(Your instructions)
Below are the records; return exactly the lines from the one with "none -> lime 1x3 brick [113,195,197,277]" through the final line, both included, minus any pictures.

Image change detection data
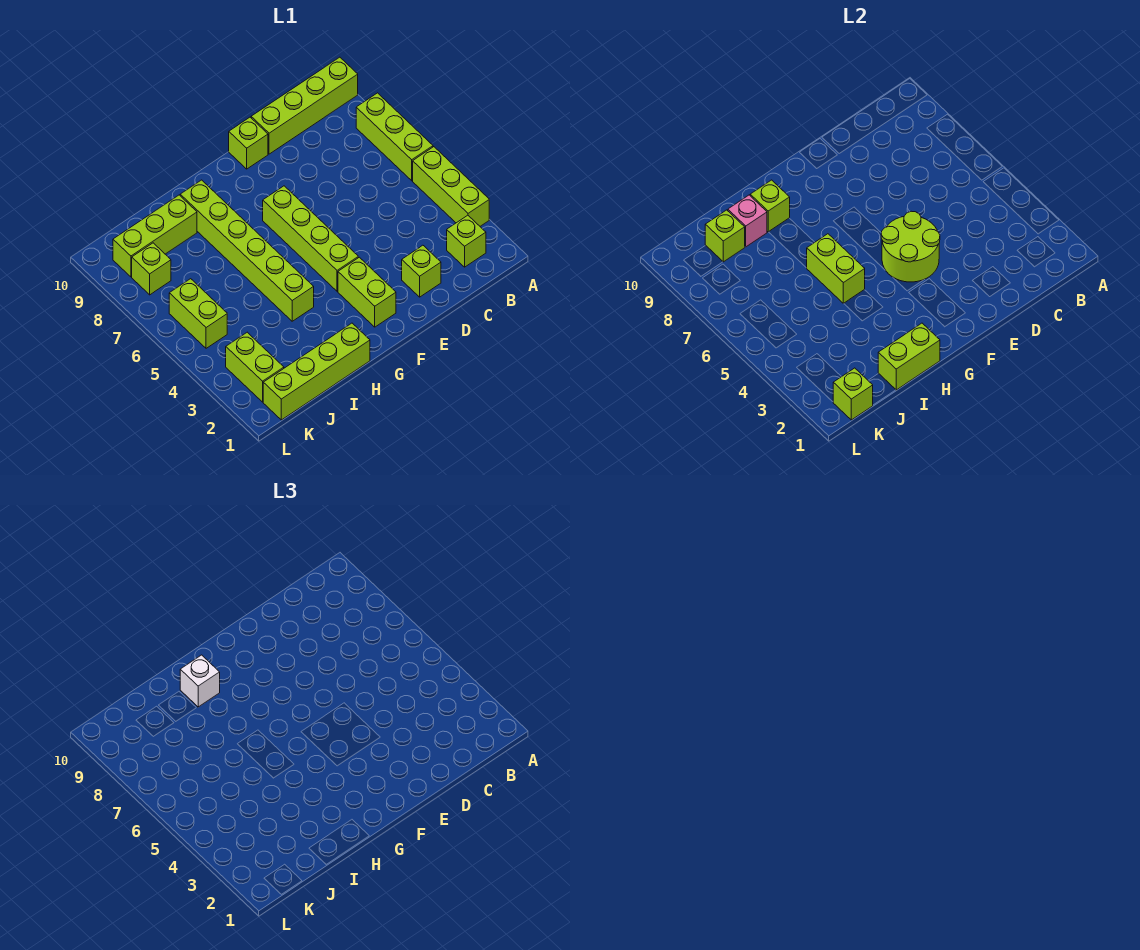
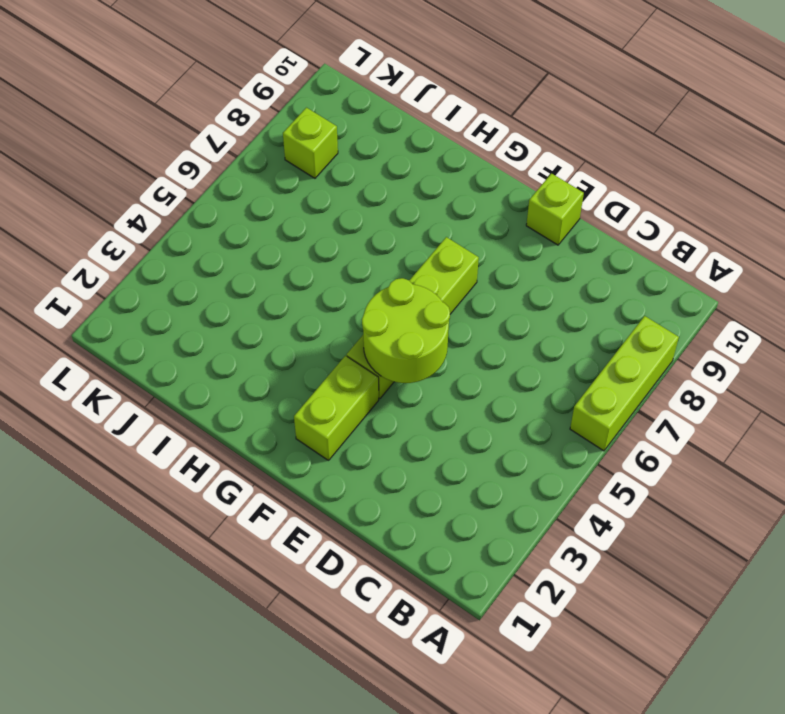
none -> lime 1x3 brick [413,147,489,226]
none -> lime 1x4 brick [251,57,358,154]
none -> lime 1x1 brick [447,215,486,267]

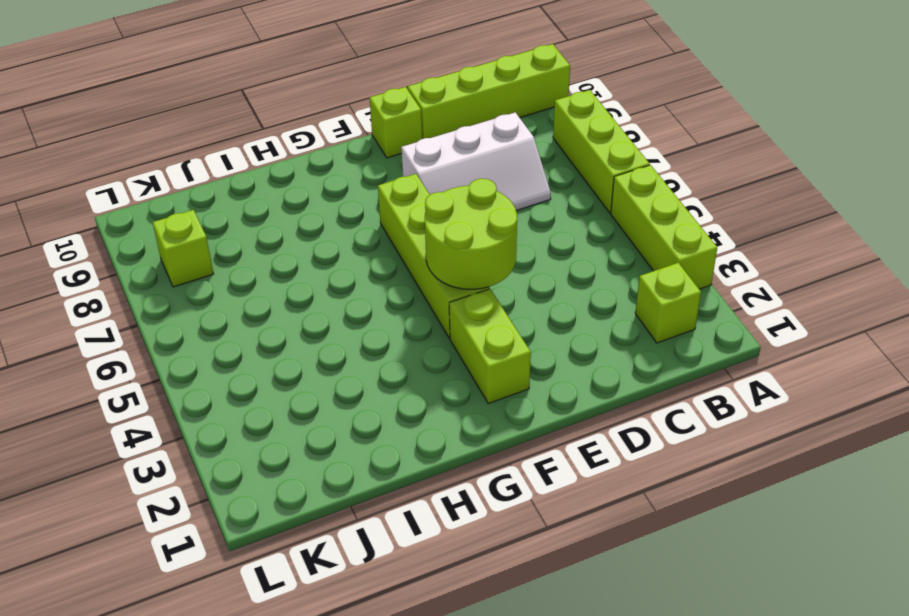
white 2x3 slope [401,112,551,211] -> none
none -> lime 1x1 brick [402,245,441,297]
none -> lime 1x4 brick [263,323,370,420]
none -> lime 1x6 brick [180,180,314,321]

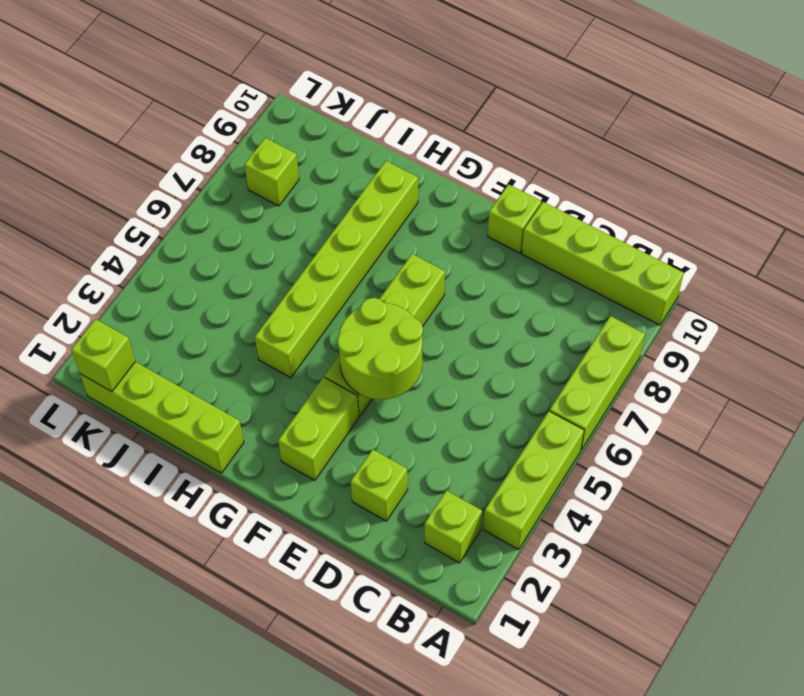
none -> lime 1x3 brick [113,195,197,277]
none -> lime 1x2 brick [226,332,284,402]
none -> lime 1x2 brick [169,279,227,348]

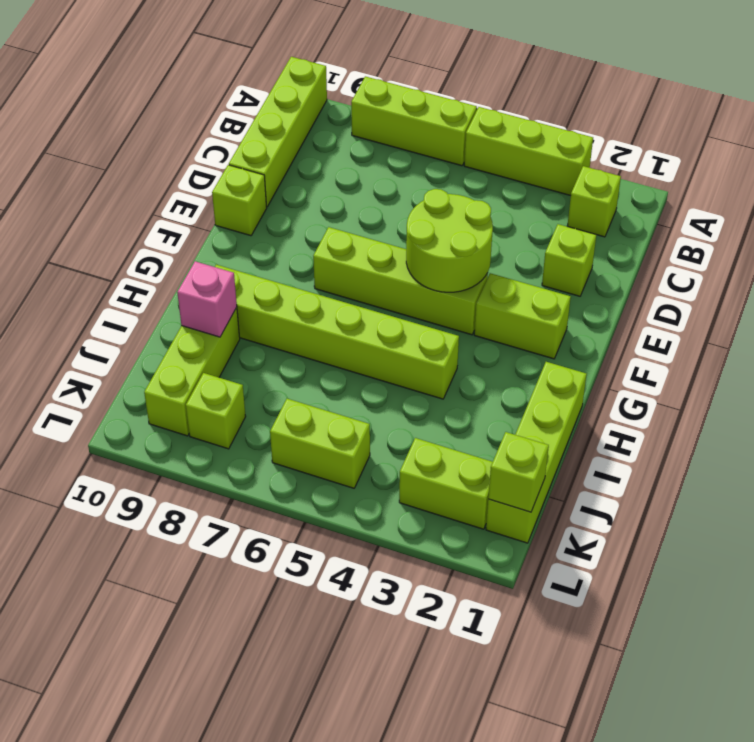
none -> lime 1x2 brick [878,323,940,390]
none -> lime 1x2 brick [807,234,865,303]
none -> lime 1x1 brick [750,180,790,232]

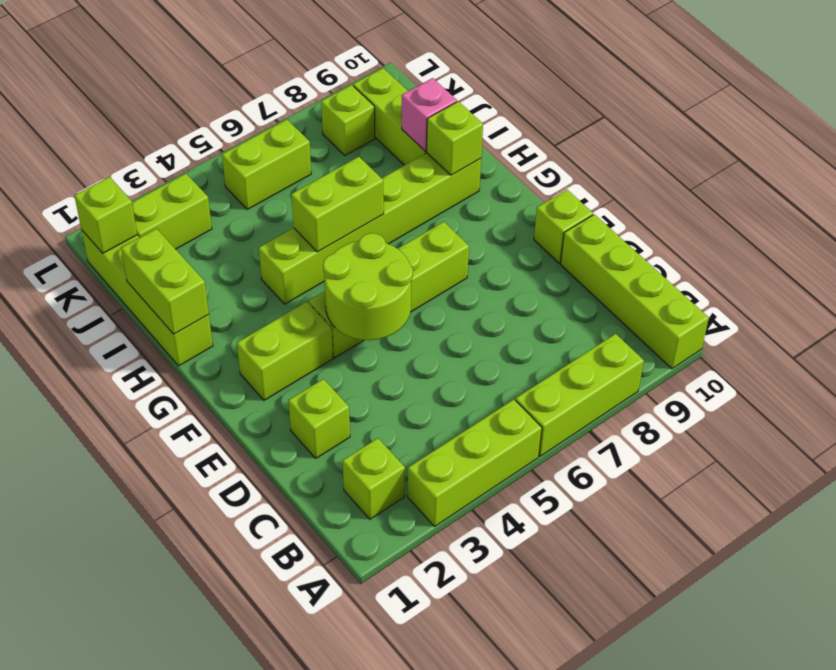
none -> lime 1x1 brick [705,210,745,262]
none -> white 1x1 brick [180,655,220,707]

(Your response)
none -> lime 1x3 brick [113,195,197,277]
none -> lime 1x2 brick [226,332,284,402]
none -> lime 1x2 brick [169,279,227,348]

none -> lime 1x2 brick [878,323,940,390]
none -> lime 1x2 brick [807,234,865,303]
none -> lime 1x1 brick [750,180,790,232]

none -> lime 1x1 brick [705,210,745,262]
none -> white 1x1 brick [180,655,220,707]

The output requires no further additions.